Activity
For the entries below, state how many lines contain the string "pencil". Add nothing else.

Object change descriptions
>>>>

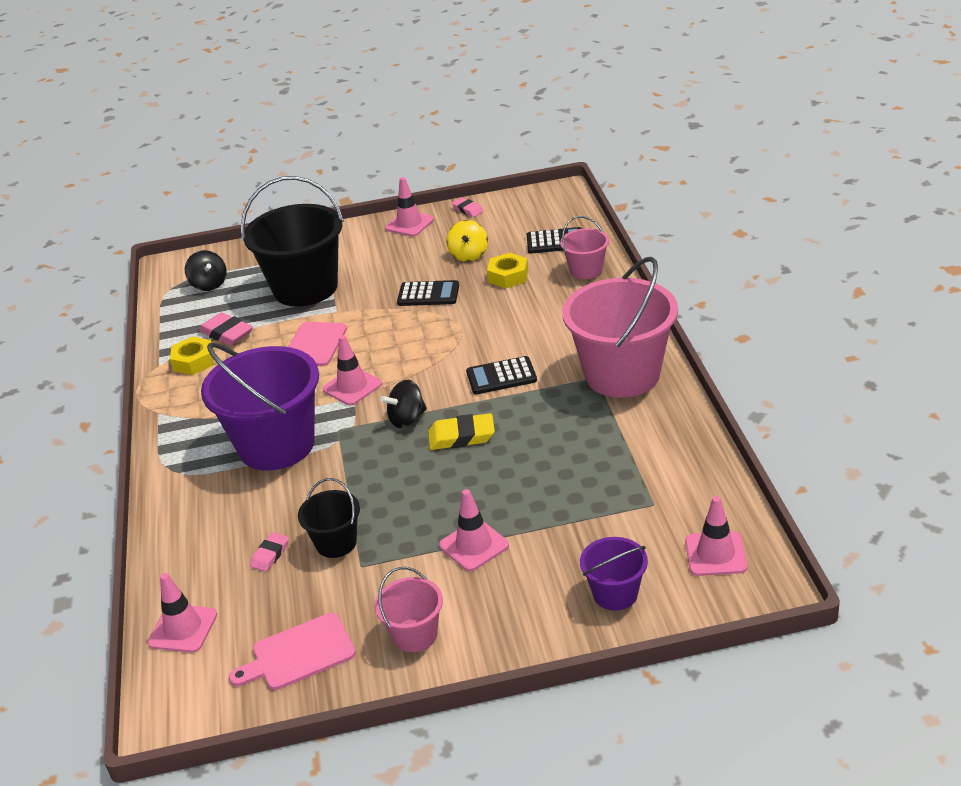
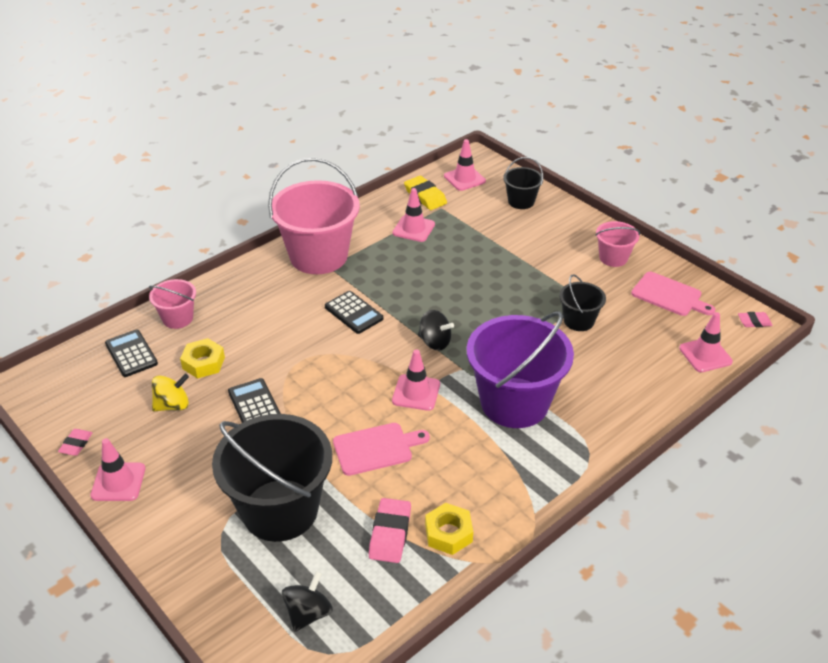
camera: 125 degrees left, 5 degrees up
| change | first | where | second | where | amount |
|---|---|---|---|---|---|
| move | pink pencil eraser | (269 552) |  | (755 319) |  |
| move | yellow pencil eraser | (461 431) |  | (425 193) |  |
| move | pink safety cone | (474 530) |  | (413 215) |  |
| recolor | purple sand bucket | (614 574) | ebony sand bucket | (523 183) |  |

<<<<

Task response
2